● **What the exercise asks**
Repeat exactly the lines that run from the one containing "(353, 125) = (570, 138): pink" to the end of the data, and leave out all others.

[[ Given information open ]]

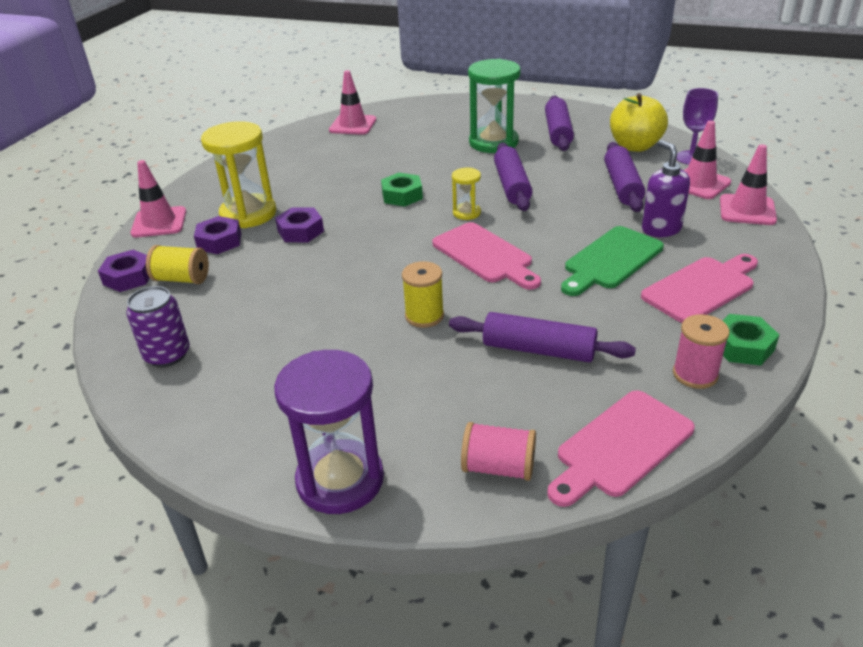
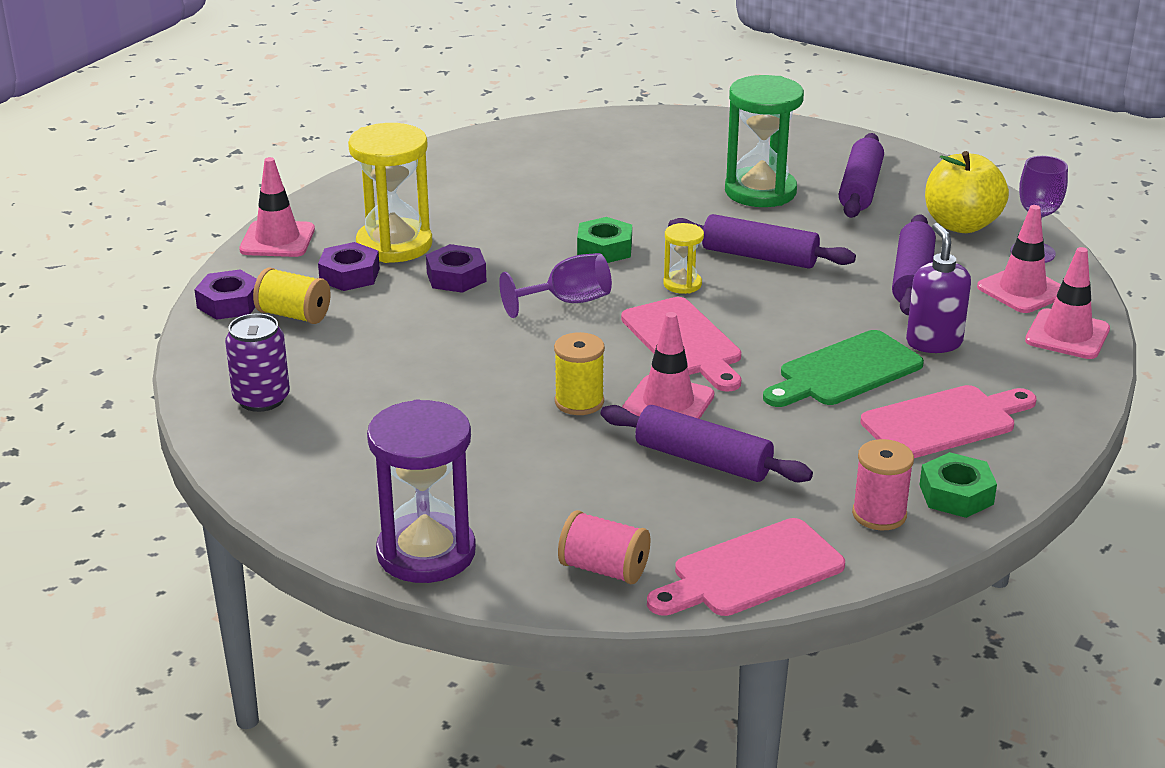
camera: 10 degrees right, 5 degrees down
(353, 125) = (570, 138): pink traffic cone -> pink traffic cone (668, 403)
(388, 238) = (567, 302): none -> purple goblet
(512, 186) = (759, 256): purple rolling pin -> purple rolling pin turned 75 degrees counterclockwise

[[ Given information closed ]]

● **Expected answer**
(353, 125) = (570, 138): pink traffic cone -> pink traffic cone (668, 403)
(388, 238) = (567, 302): none -> purple goblet
(512, 186) = (759, 256): purple rolling pin -> purple rolling pin turned 75 degrees counterclockwise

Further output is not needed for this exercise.